***** Data extracts *****
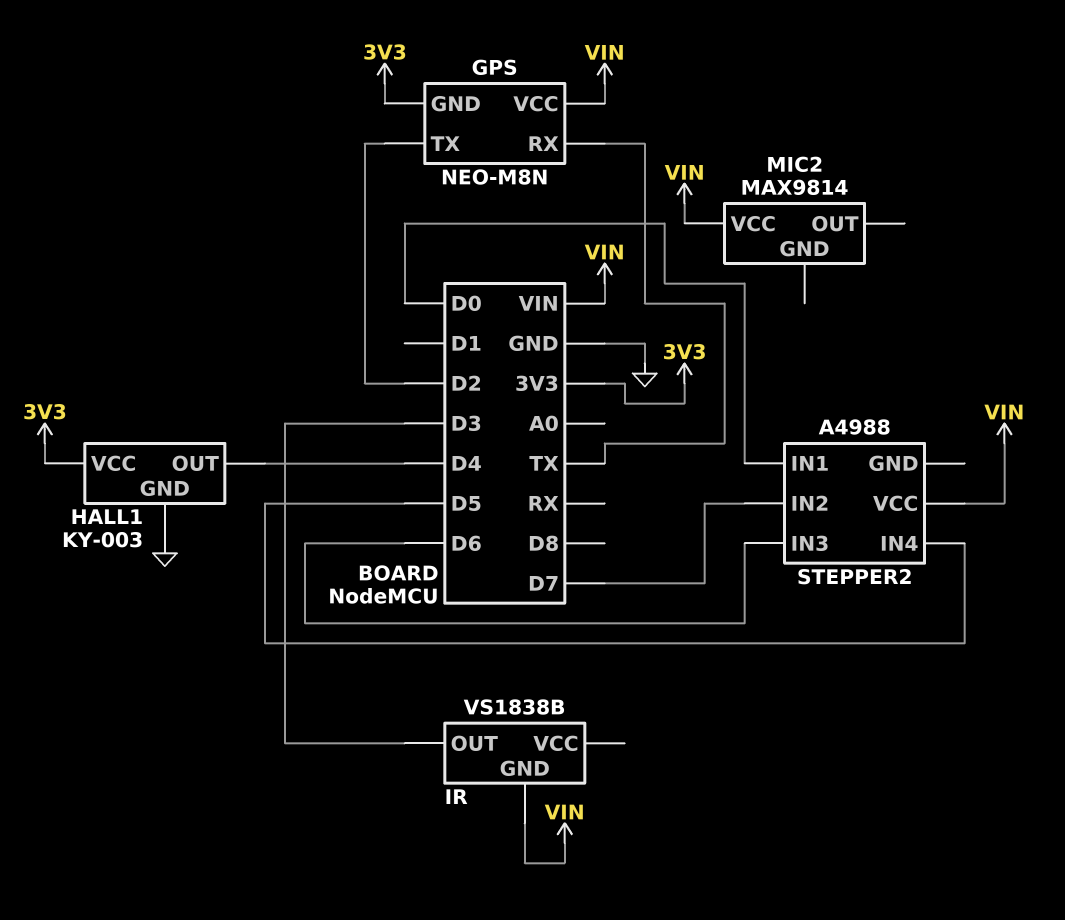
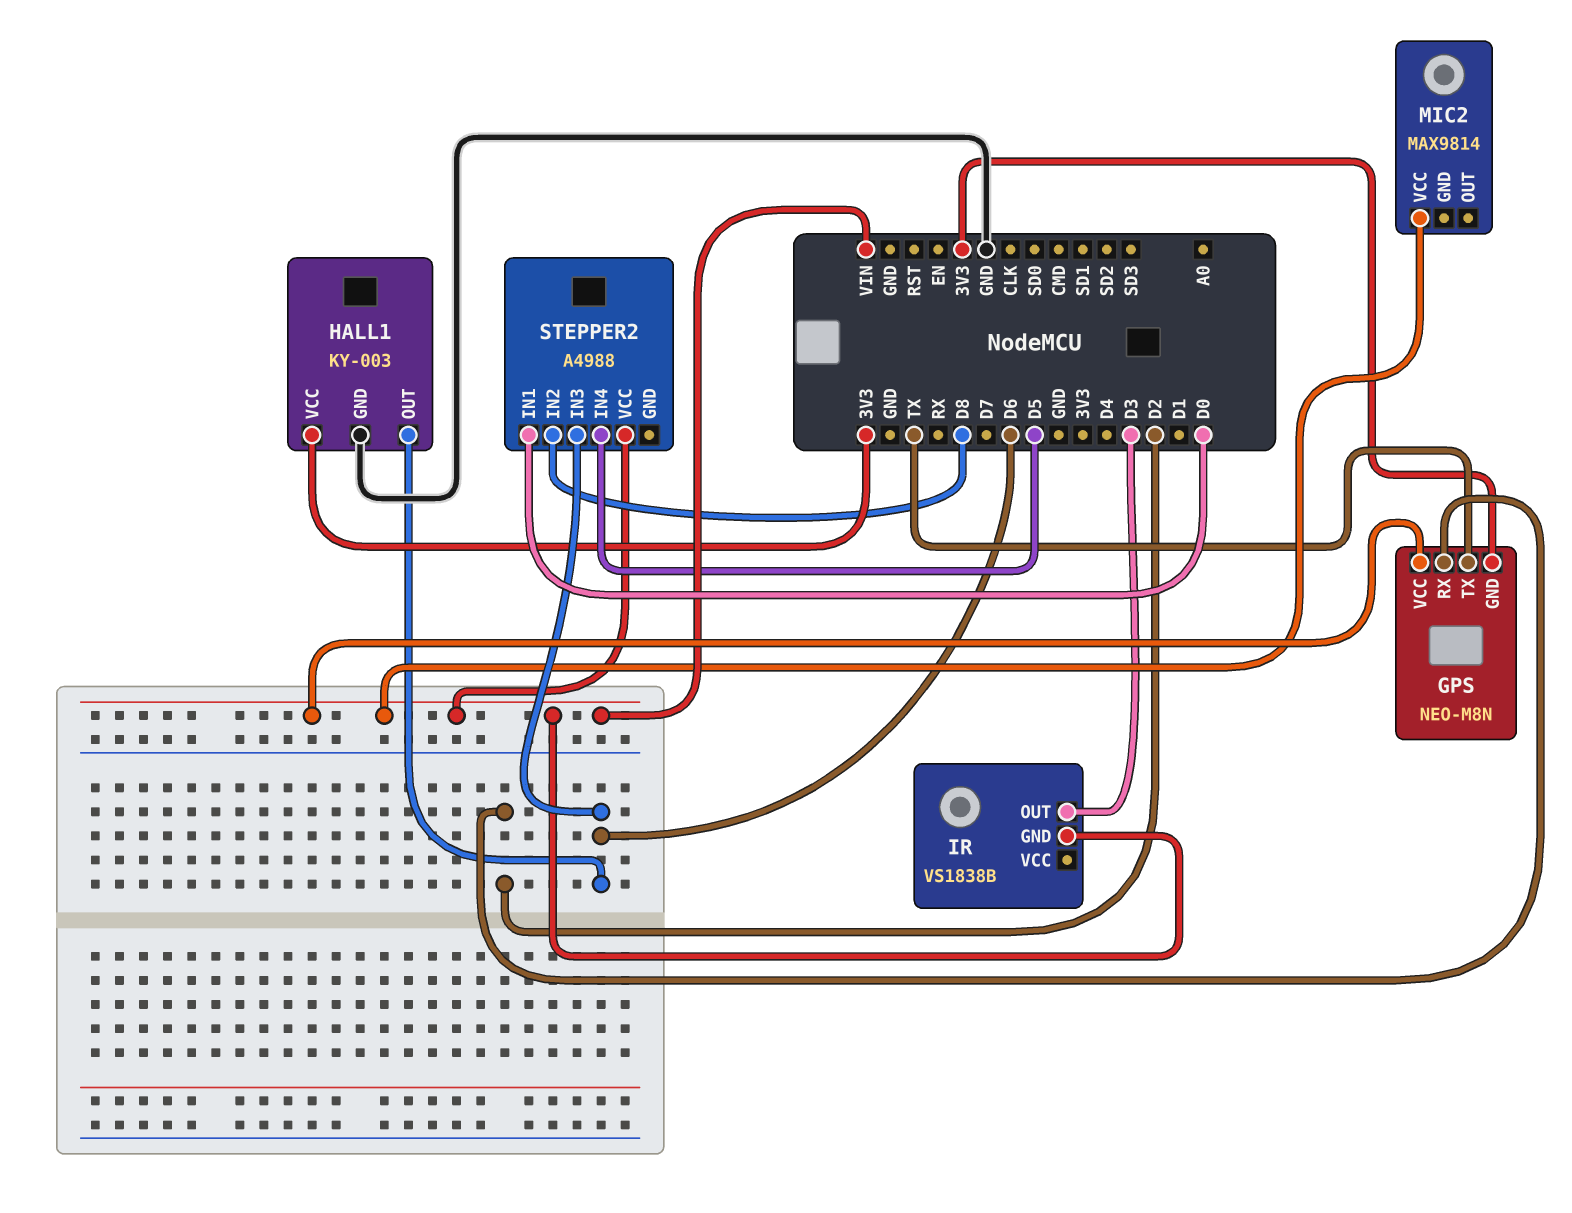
GPS pin RX: TX -> D2
GPS pin TX: D2 -> TX
HALL1 pin OUT: D4 -> D6
STEPPER2 pin IN2: D7 -> D8

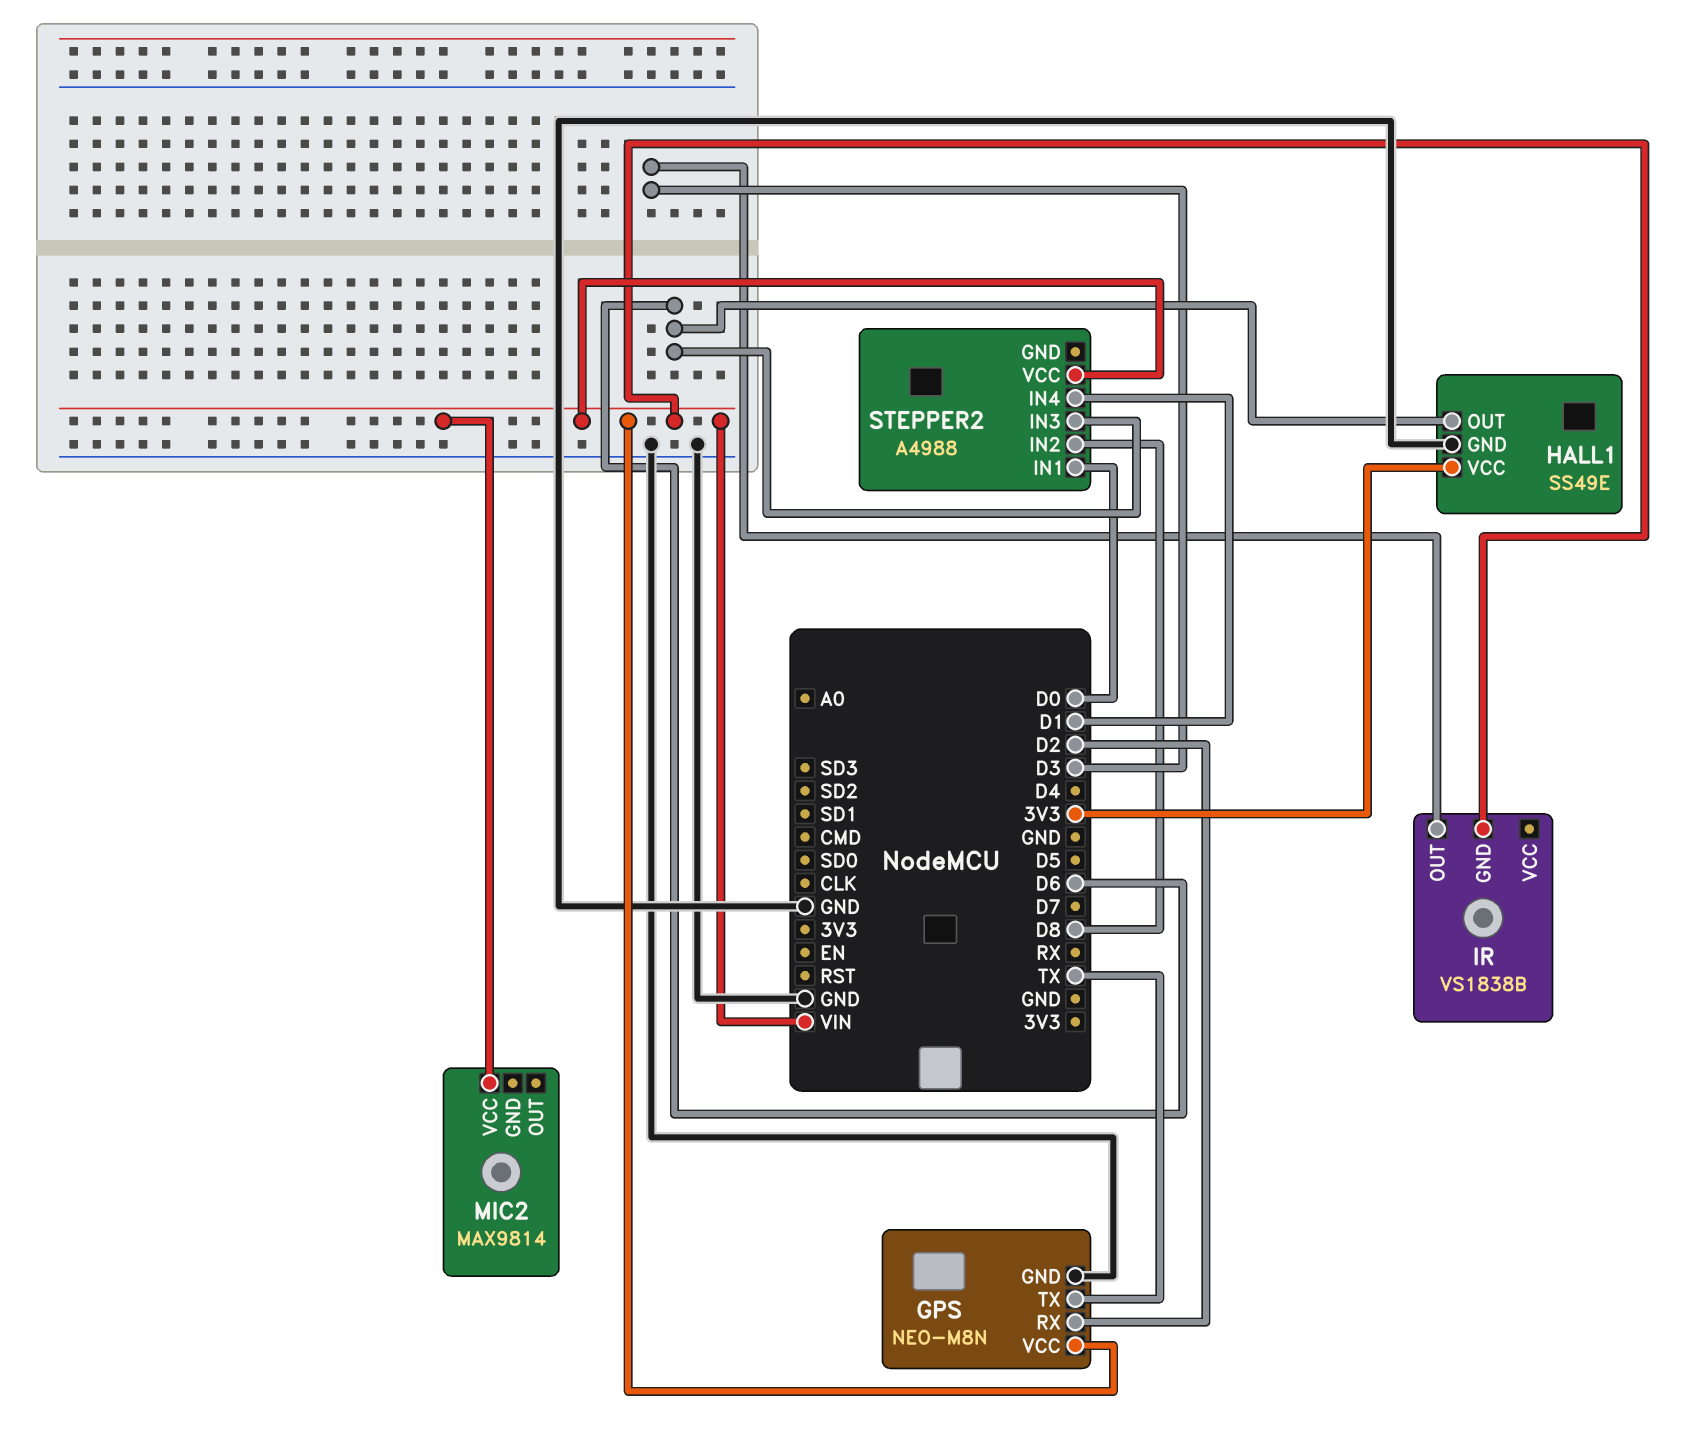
GPS pin GND: 3V3 -> GND
HALL1: KY-003 -> SS49E
STEPPER2 pin IN4: D5 -> D1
*****
> _Work order_:
In case the records contain pictures, keep those out and repeat the rest exactly.

> _Answer space_:
GPS pin RX: TX -> D2
GPS pin TX: D2 -> TX
HALL1 pin OUT: D4 -> D6
STEPPER2 pin IN2: D7 -> D8

GPS pin GND: 3V3 -> GND
HALL1: KY-003 -> SS49E
STEPPER2 pin IN4: D5 -> D1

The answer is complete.